* _PROBLEM TO WORK ON_
Word for word, transcribe the data below from the line with "camera: 70 degrees right, 15 degrees up" to the line with "(682, 130) = (608, 354): orange", keeping both of those lines.
== DATA PROVIDED ==
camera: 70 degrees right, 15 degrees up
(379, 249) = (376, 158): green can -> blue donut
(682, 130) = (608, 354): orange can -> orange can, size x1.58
===
== DATA PROVIDED ==
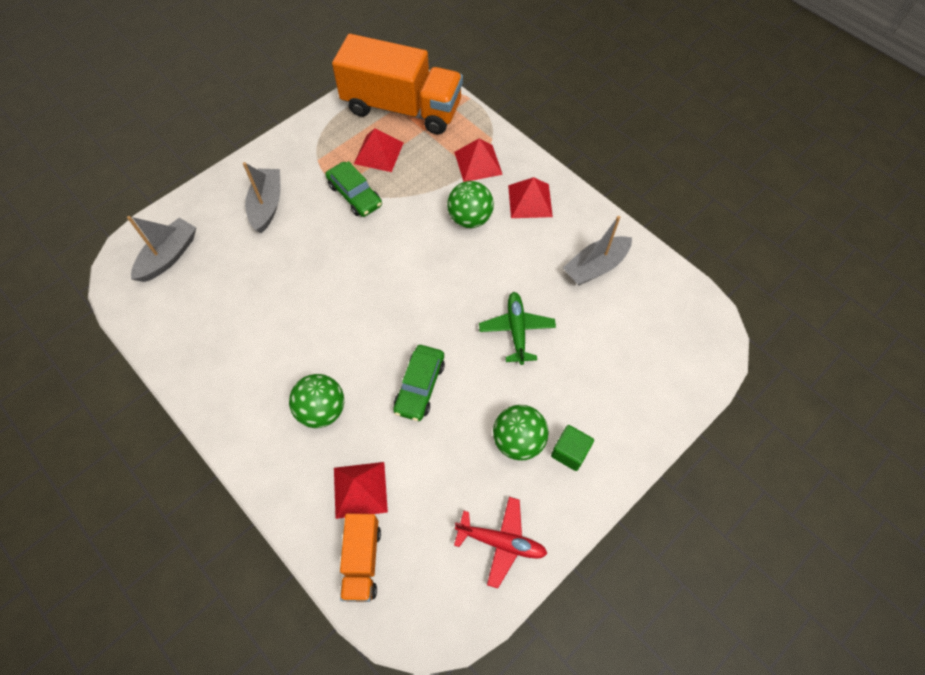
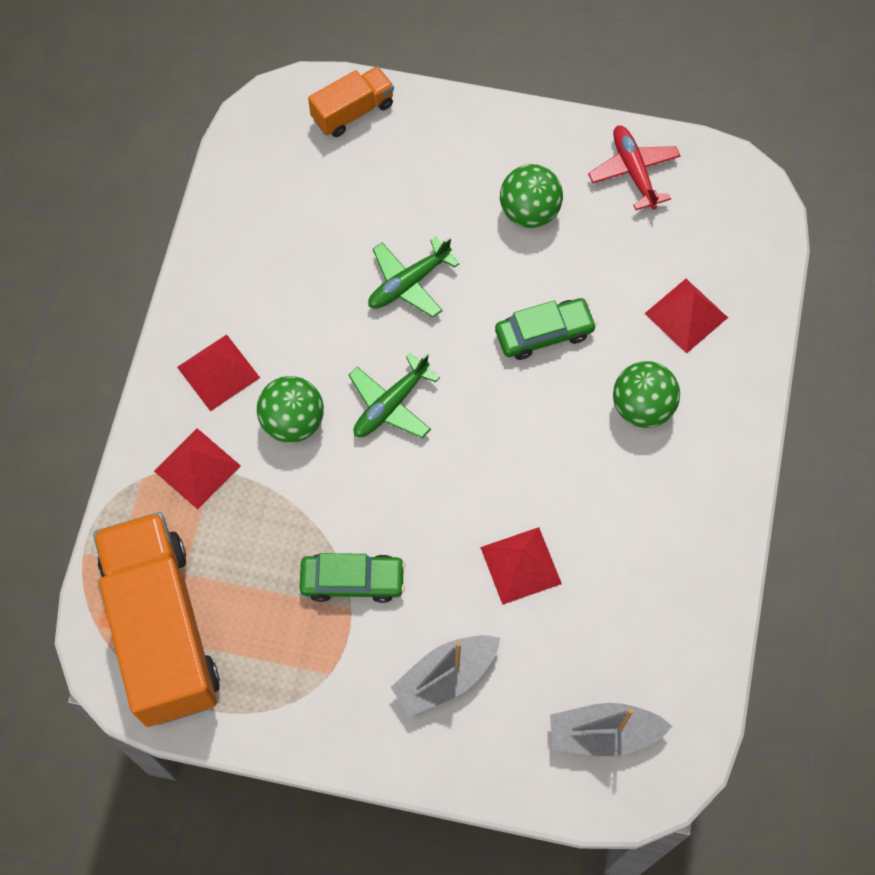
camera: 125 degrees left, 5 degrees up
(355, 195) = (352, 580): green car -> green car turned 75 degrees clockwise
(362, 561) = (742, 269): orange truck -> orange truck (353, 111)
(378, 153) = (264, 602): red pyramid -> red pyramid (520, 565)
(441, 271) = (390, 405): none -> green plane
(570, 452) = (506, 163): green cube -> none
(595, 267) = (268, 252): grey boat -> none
===
== DATA PROVIDED ==
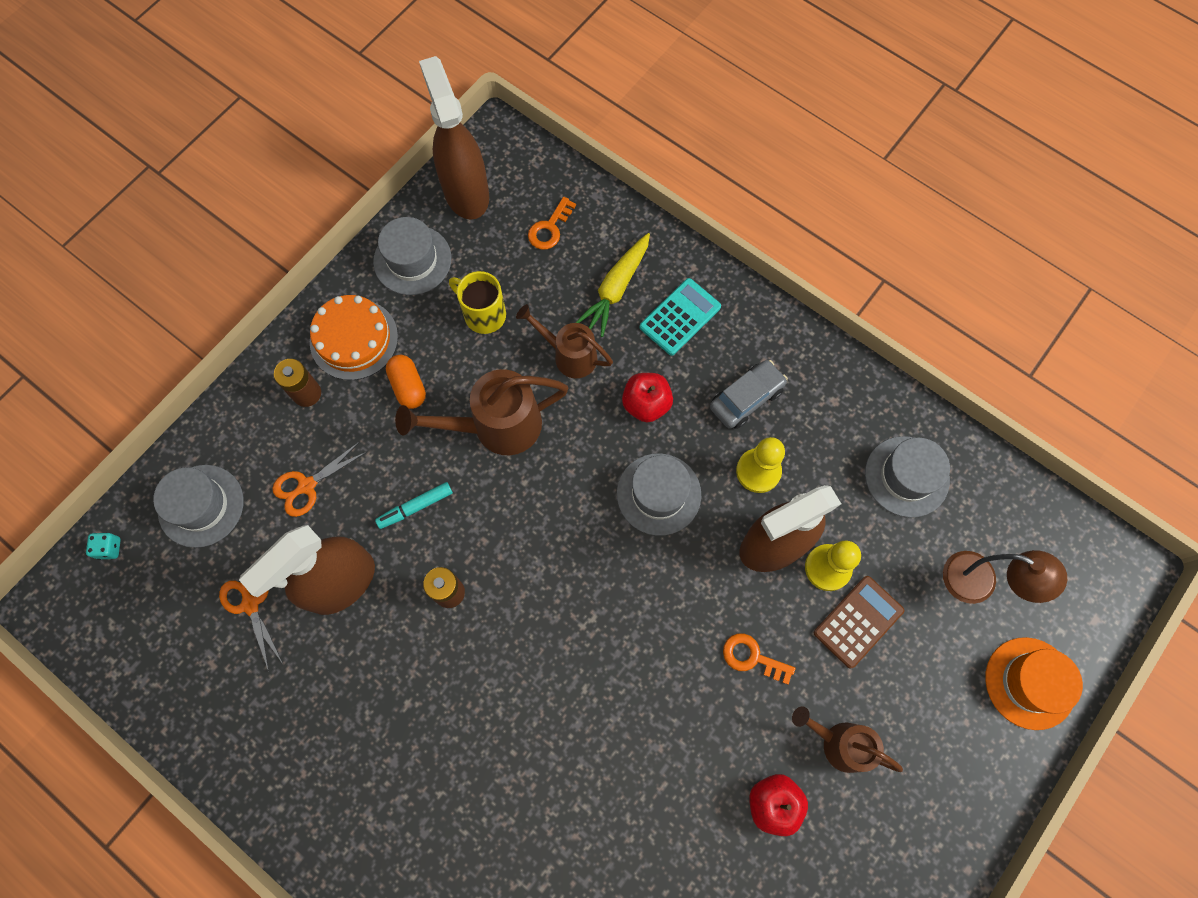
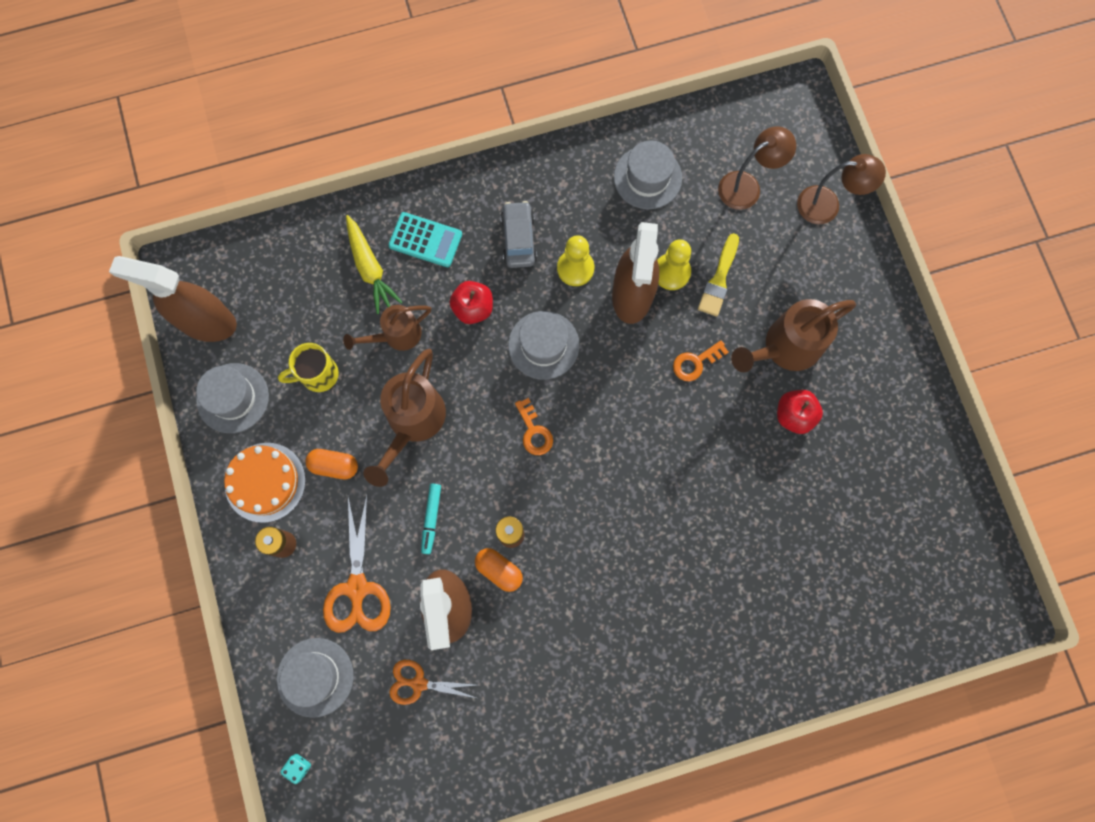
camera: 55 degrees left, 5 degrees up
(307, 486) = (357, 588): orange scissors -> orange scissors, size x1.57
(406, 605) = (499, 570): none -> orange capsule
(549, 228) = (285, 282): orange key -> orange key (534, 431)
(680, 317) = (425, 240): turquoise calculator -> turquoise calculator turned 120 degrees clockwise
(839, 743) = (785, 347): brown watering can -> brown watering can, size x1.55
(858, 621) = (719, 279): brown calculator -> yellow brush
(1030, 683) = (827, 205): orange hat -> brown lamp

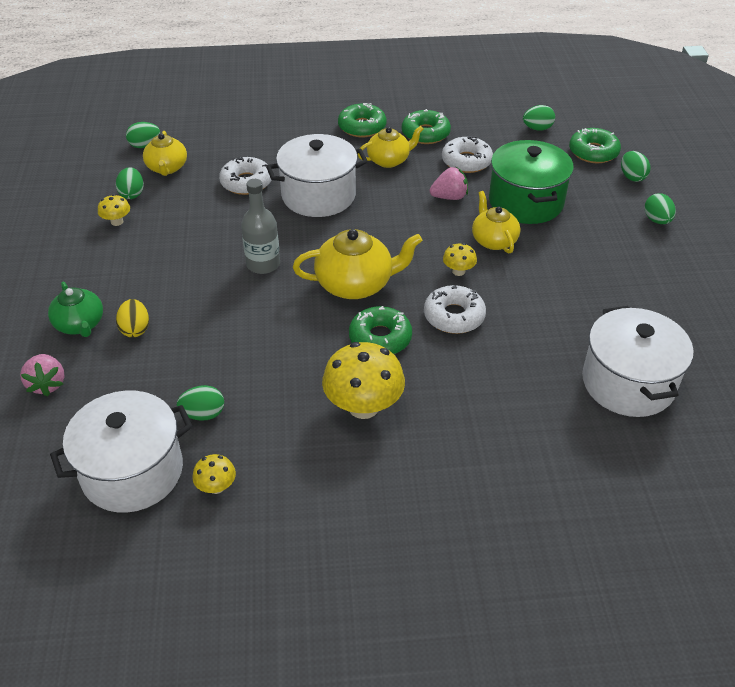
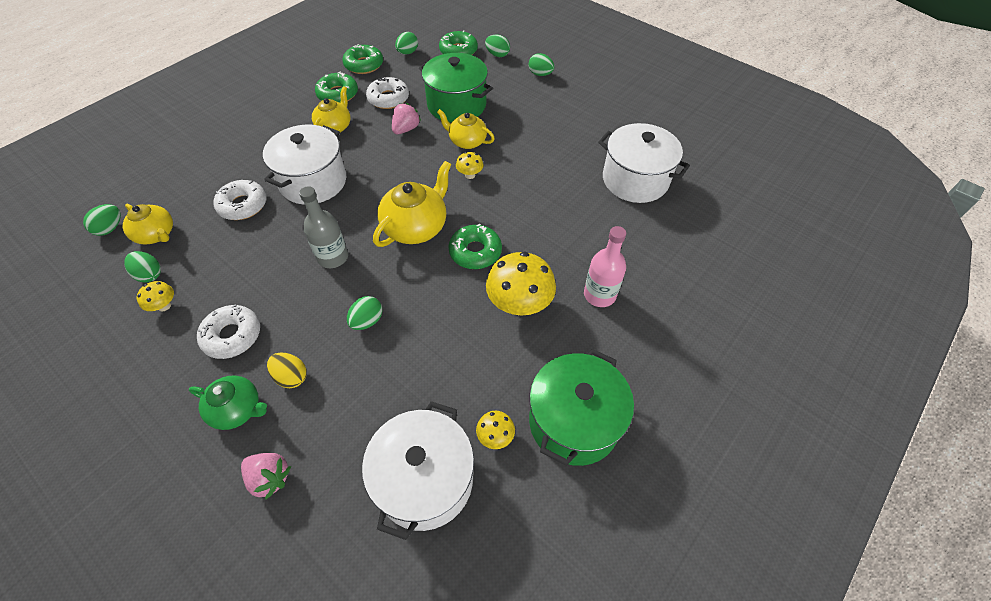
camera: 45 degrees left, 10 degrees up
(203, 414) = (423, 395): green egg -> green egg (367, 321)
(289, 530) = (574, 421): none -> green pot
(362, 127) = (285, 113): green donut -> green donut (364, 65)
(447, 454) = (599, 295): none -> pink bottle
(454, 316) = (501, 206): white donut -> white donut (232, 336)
===
* _REPLY TO THE TASK_
camera: 70 degrees right, 15 degrees up
(379, 249) = (376, 158): green can -> blue donut
(682, 130) = (608, 354): orange can -> orange can, size x1.58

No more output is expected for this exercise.